* _Description of the task_: Show all lines of the listing that contain the word "yellow".

* _Data below_:
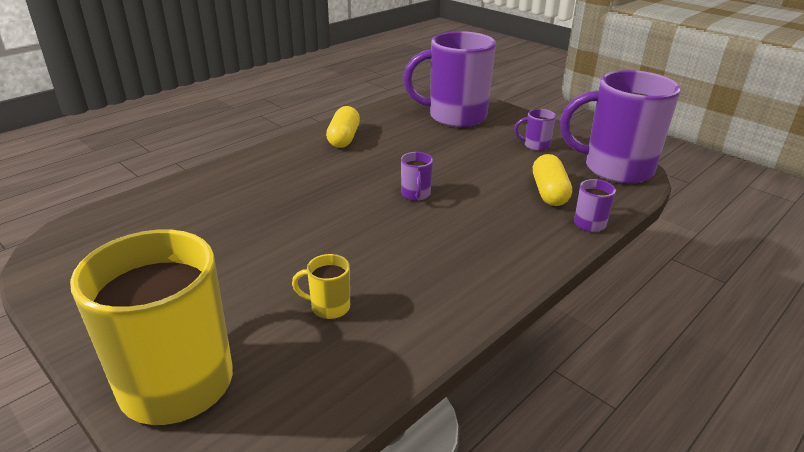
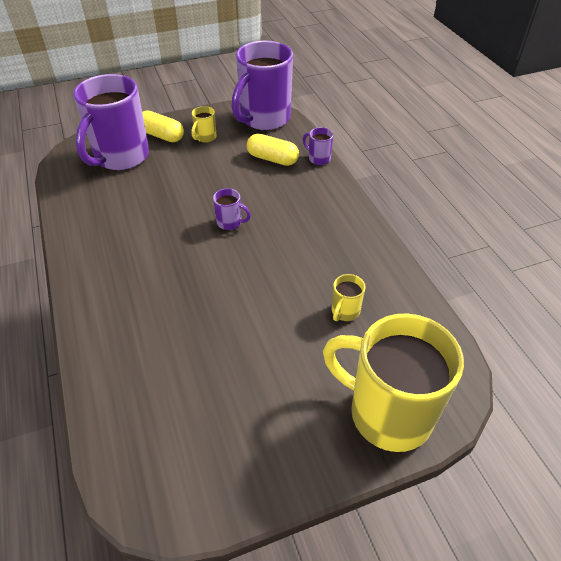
camera: 65 degrees left, 15 degrees up
(344, 138) = (99, 235): yellow capsule -> yellow capsule (162, 136)
(535, 146) = (205, 137): purple mug -> yellow mug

* _Solution_:
(344, 138) = (99, 235): yellow capsule -> yellow capsule (162, 136)
(535, 146) = (205, 137): purple mug -> yellow mug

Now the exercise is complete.